Study material
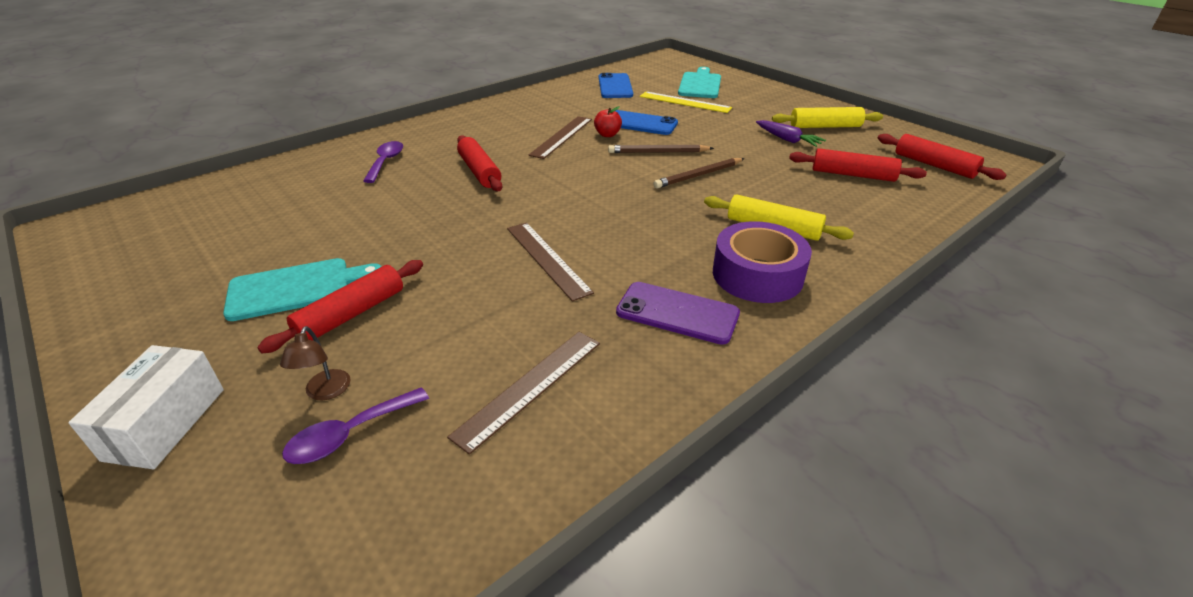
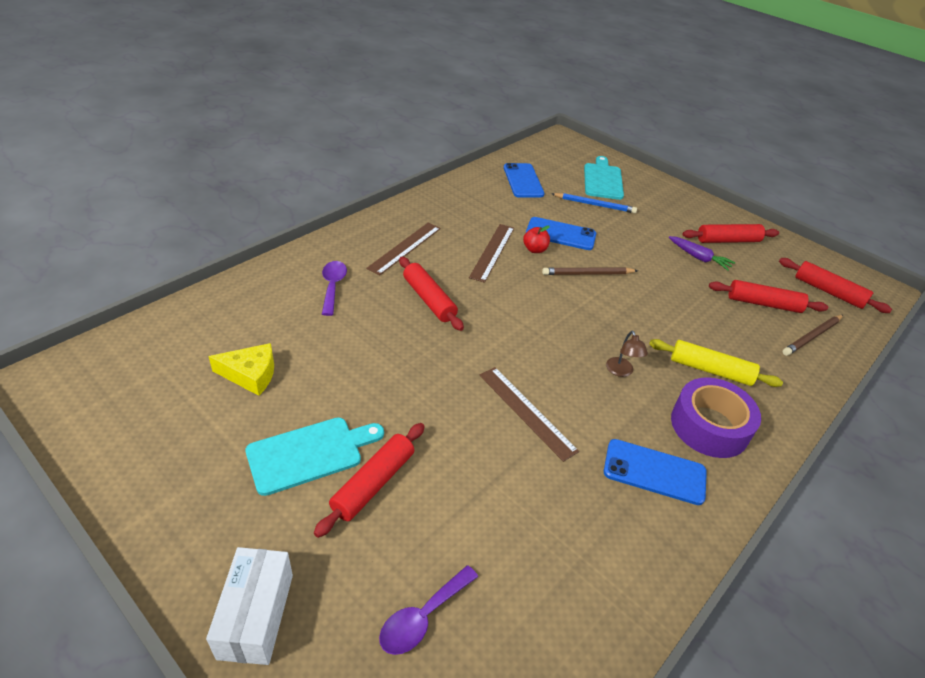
camera: 10 degrees left, 5 degrees up
(269, 226) = (250, 375): none -> yellow cheese
(325, 392) = (384, 573): brown lamp -> brown lamp (621, 371)
(529, 387) = (556, 558): brown ruler -> brown ruler (405, 248)
(677, 313) = (654, 472): purple phone -> blue phone
(684, 102) = (594, 205): yellow ruler -> blue pencil
(698, 175) = (631, 304): brown pencil -> brown pencil (812, 336)
(825, 126) = (728, 240): yellow rolling pin -> red rolling pin

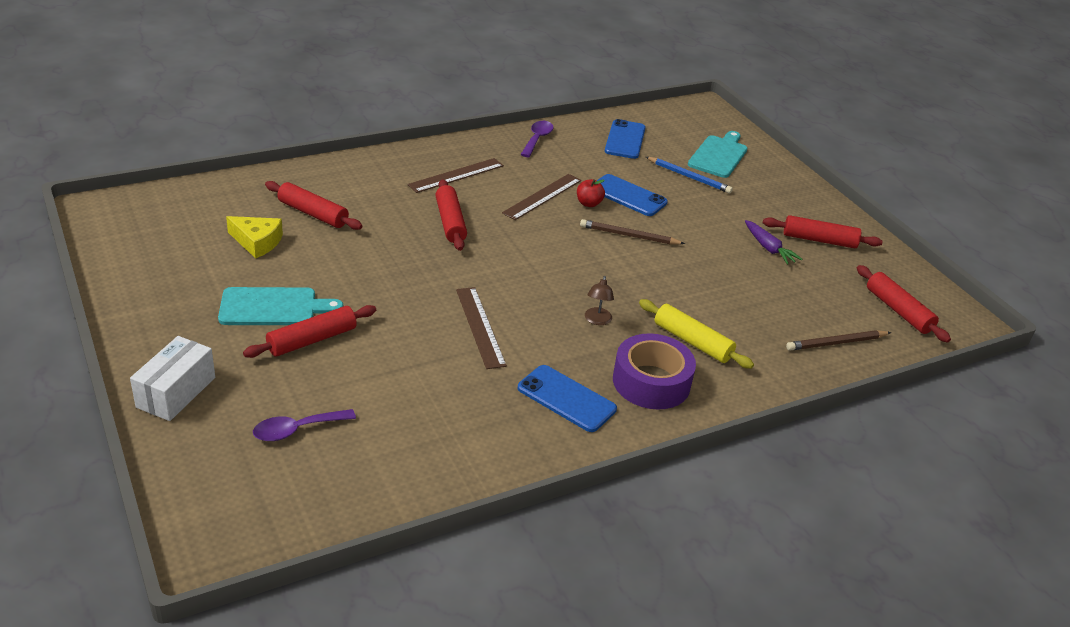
camera: 20 degrees right, 5 degrees down
(333, 286) = (367, 192): purple spoon -> purple spoon (537, 139)
(763, 304) = (807, 303): red rolling pin -> red rolling pin (313, 214)

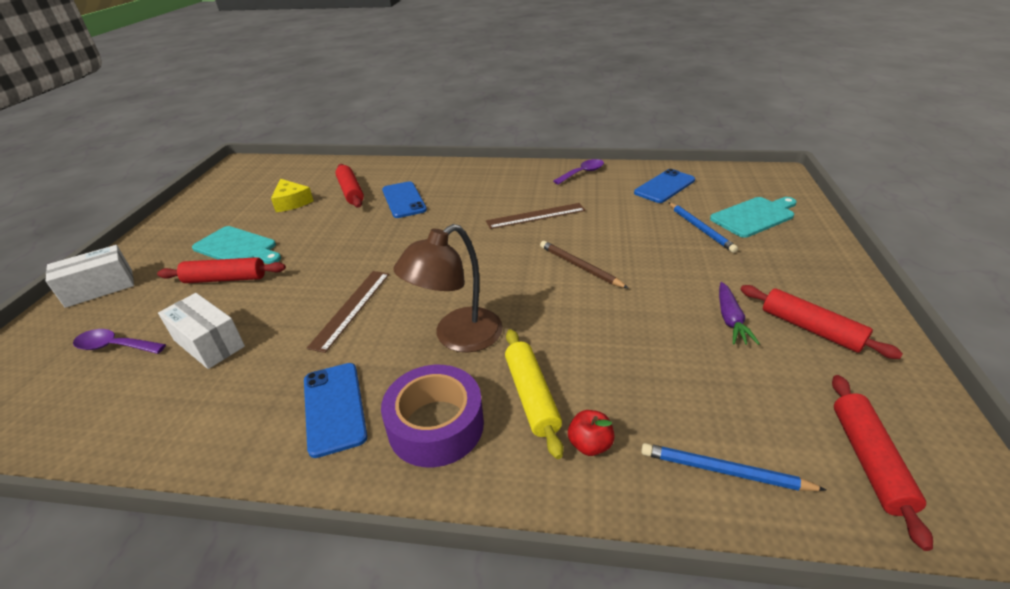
camera: 40 degrees right, 0 degrees up
(390, 395) = (209, 343): none -> white box
(450, 222) = (436, 219): red rolling pin -> none
(456, 175) = (484, 186): brown ruler -> none
(589, 203) = (571, 230): red apple -> red apple (589, 444)
(597, 320) = (457, 337): brown lamp -> brown lamp, size x2.20
(628, 196) = (617, 232): blue phone -> blue phone (404, 200)
(836, 343) = (724, 471): brown pencil -> blue pencil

Problem to work on
Leaving every picture out, repeat each line of the material exactly.

Answer section
camera: 10 degrees left, 5 degrees up
(269, 226) = (250, 375): none -> yellow cheese
(325, 392) = (384, 573): brown lamp -> brown lamp (621, 371)
(529, 387) = (556, 558): brown ruler -> brown ruler (405, 248)
(677, 313) = (654, 472): purple phone -> blue phone
(684, 102) = (594, 205): yellow ruler -> blue pencil
(698, 175) = (631, 304): brown pencil -> brown pencil (812, 336)
(825, 126) = (728, 240): yellow rolling pin -> red rolling pin

camera: 20 degrees right, 5 degrees down
(333, 286) = (367, 192): purple spoon -> purple spoon (537, 139)
(763, 304) = (807, 303): red rolling pin -> red rolling pin (313, 214)

camera: 40 degrees right, 0 degrees up
(390, 395) = (209, 343): none -> white box
(450, 222) = (436, 219): red rolling pin -> none
(456, 175) = (484, 186): brown ruler -> none
(589, 203) = (571, 230): red apple -> red apple (589, 444)
(597, 320) = (457, 337): brown lamp -> brown lamp, size x2.20
(628, 196) = (617, 232): blue phone -> blue phone (404, 200)
(836, 343) = (724, 471): brown pencil -> blue pencil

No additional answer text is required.